■ **Your assignment**:
Repeat every item below word for word, leaving out the pictures.

_____

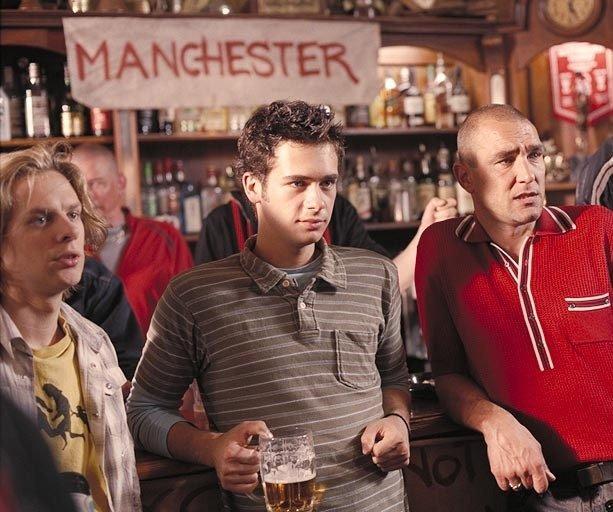
Find the location of a particular element. The image size is (613, 512). clock is located at coordinates (557, 17).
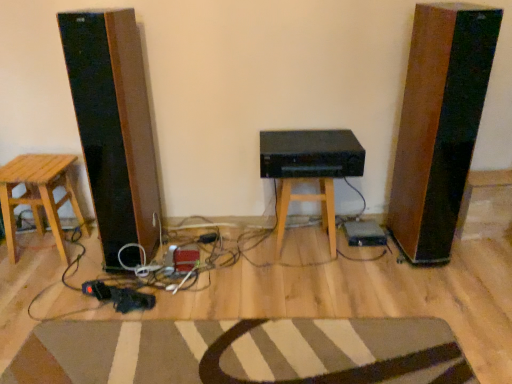
Where is `free space in front of wooden stool at center, the second stool when ordered from left to right`? free space in front of wooden stool at center, the second stool when ordered from left to right is located at coordinates (306, 278).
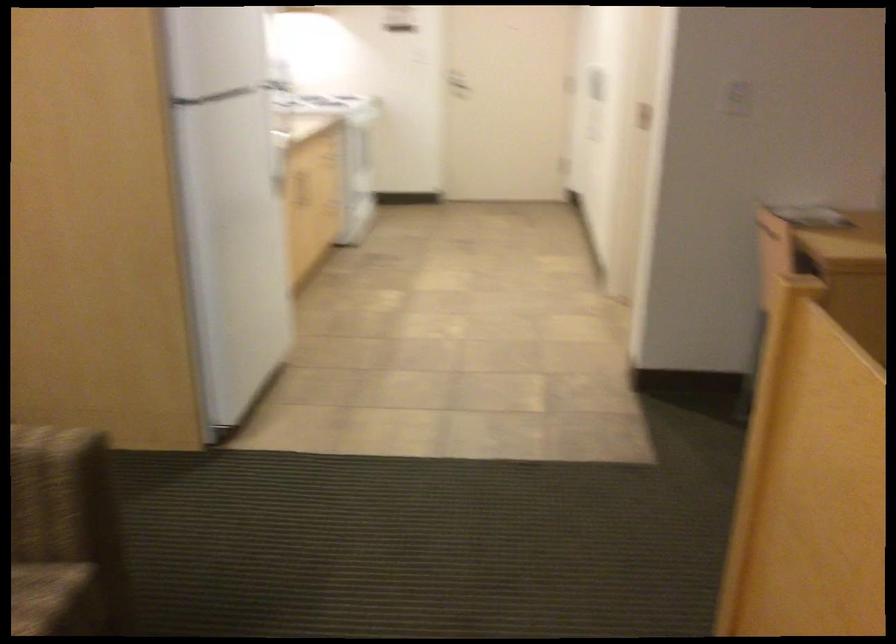
Where would you turn the door handle? Please return your answer as a coordinate pair (x, y).

(455, 84)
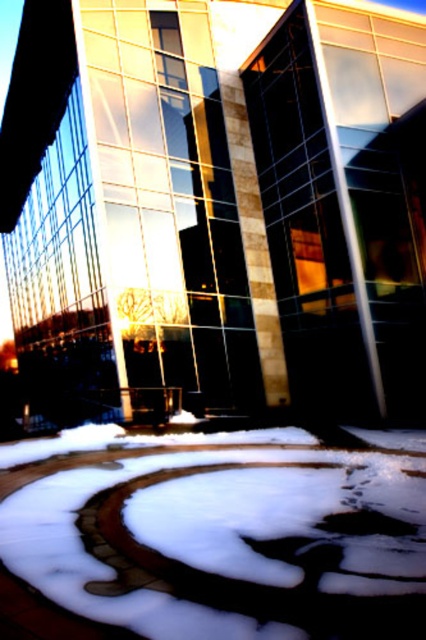
You are standing at the edge of the circular area in the image and want to step onto the white concrete pavement at lower center. Is the brown textured footprint at center in your way?

The white concrete pavement at lower center is below the brown textured footprint at center, so the footprint is blocking the path to the pavement. You would need to step around it to reach the pavement.

You are standing at the edge of a circular area in front of a modern building with large windows. You see a white concrete pavement at lower center and a brown textured footprint at center. Which object is located to the left of the other?

The white concrete pavement at lower center is to the left of the brown textured footprint at center.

_____

■ **Solution to this exercise**:
Find the location of a particular element. The image size is (613, 512). clock is located at coordinates (557, 17).
Where is `free space in front of wooden stool at center, the second stool when ordered from left to right`? free space in front of wooden stool at center, the second stool when ordered from left to right is located at coordinates (306, 278).
Where would you turn the door handle? Please return your answer as a coordinate pair (x, y).

(455, 84)
You are standing at the edge of the circular area in the image and want to step onto the white concrete pavement at lower center. Is the brown textured footprint at center in your way?

The white concrete pavement at lower center is below the brown textured footprint at center, so the footprint is blocking the path to the pavement. You would need to step around it to reach the pavement.

You are standing at the edge of a circular area in front of a modern building with large windows. You see a white concrete pavement at lower center and a brown textured footprint at center. Which object is located to the left of the other?

The white concrete pavement at lower center is to the left of the brown textured footprint at center.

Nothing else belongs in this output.